### WHAT YOU SHOULD DO
Give back the full listing, character for character, with no pictures.

___ THE DATA

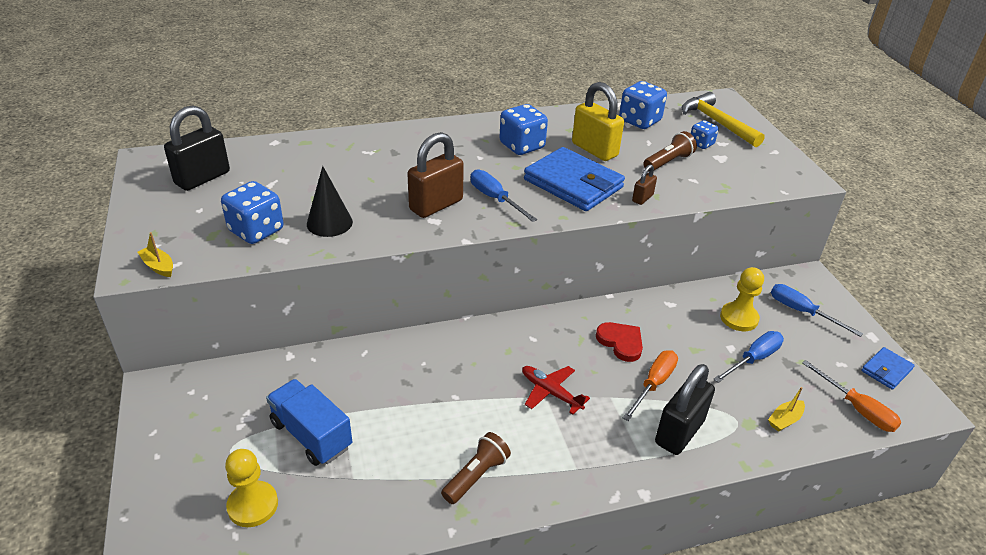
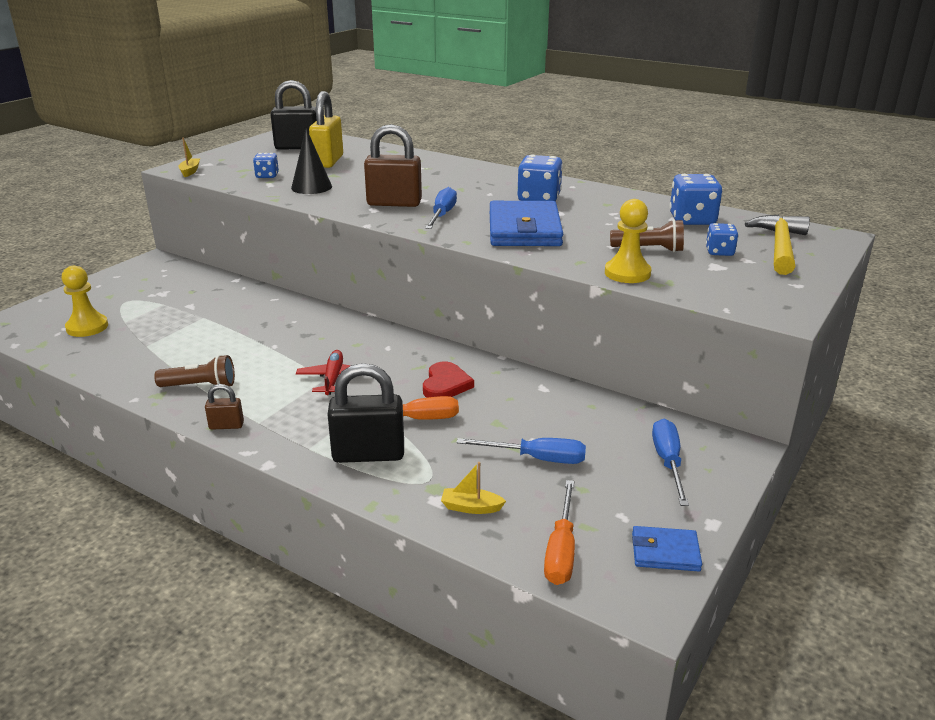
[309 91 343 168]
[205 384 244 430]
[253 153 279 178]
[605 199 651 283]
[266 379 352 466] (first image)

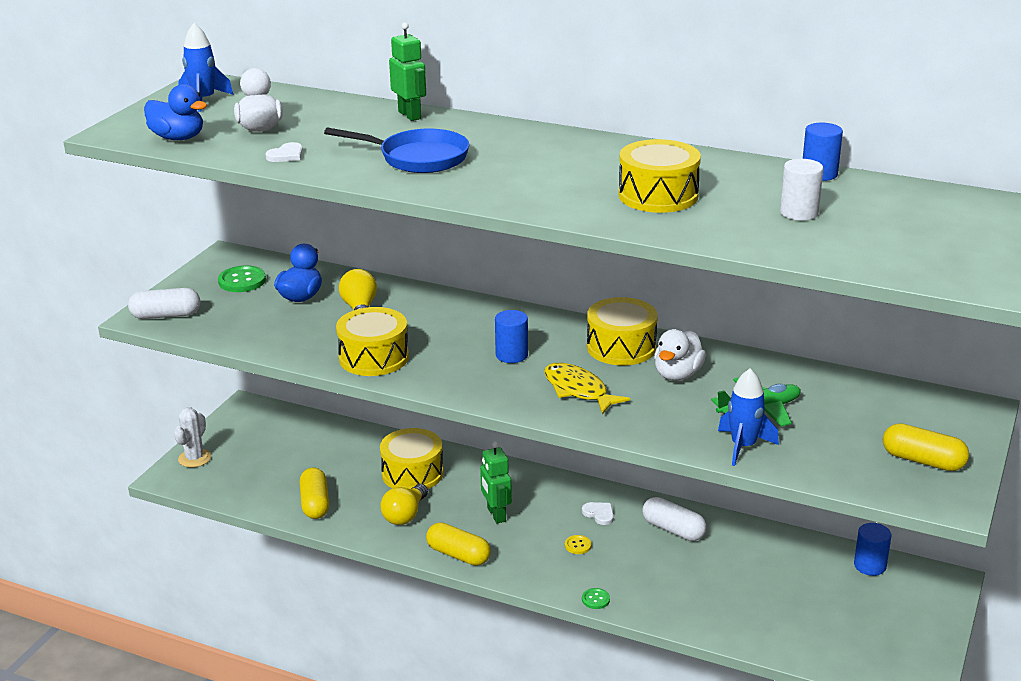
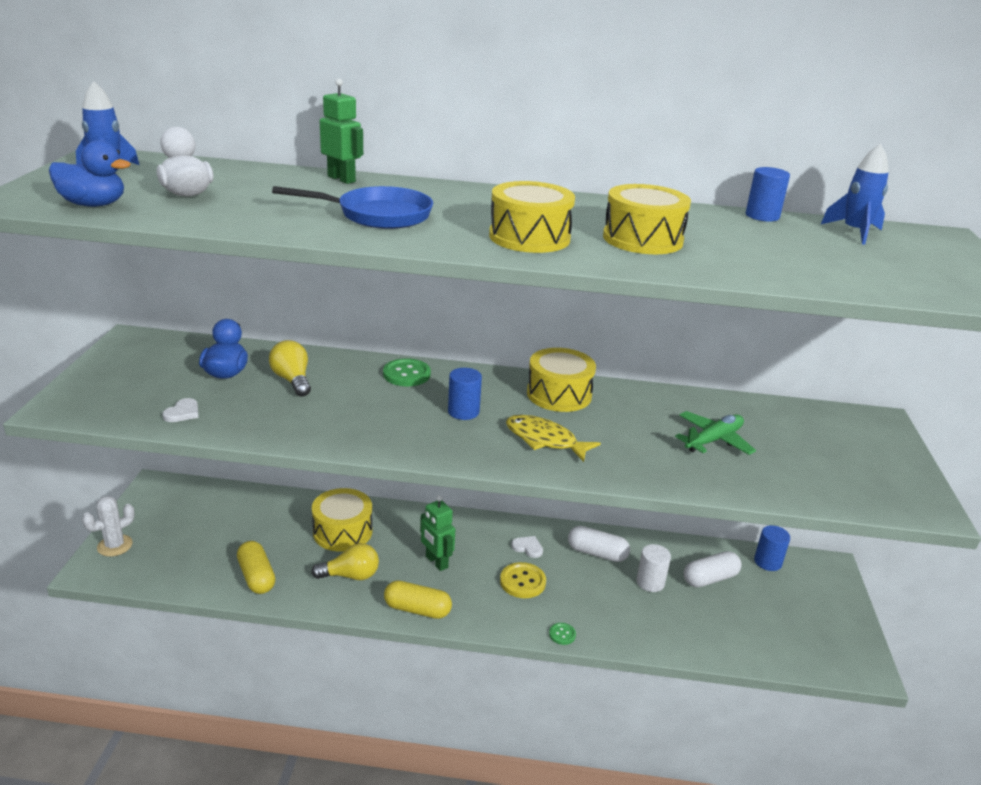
[162 398 199 422]
[636 544 671 592]
[383 358 431 386]
[684 551 742 587]
[489 181 575 253]
[654 329 706 381] (first image)
[821 144 889 245]
[82 496 135 557]
[883 423 969 471] (first image)
[311 543 379 580]
[500 562 546 598]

______

### EXPECTED ANSWER
[309 91 343 168]
[205 384 244 430]
[253 153 279 178]
[605 199 651 283]
[266 379 352 466] (first image)

[162 398 199 422]
[636 544 671 592]
[383 358 431 386]
[684 551 742 587]
[489 181 575 253]
[654 329 706 381] (first image)
[821 144 889 245]
[82 496 135 557]
[883 423 969 471] (first image)
[311 543 379 580]
[500 562 546 598]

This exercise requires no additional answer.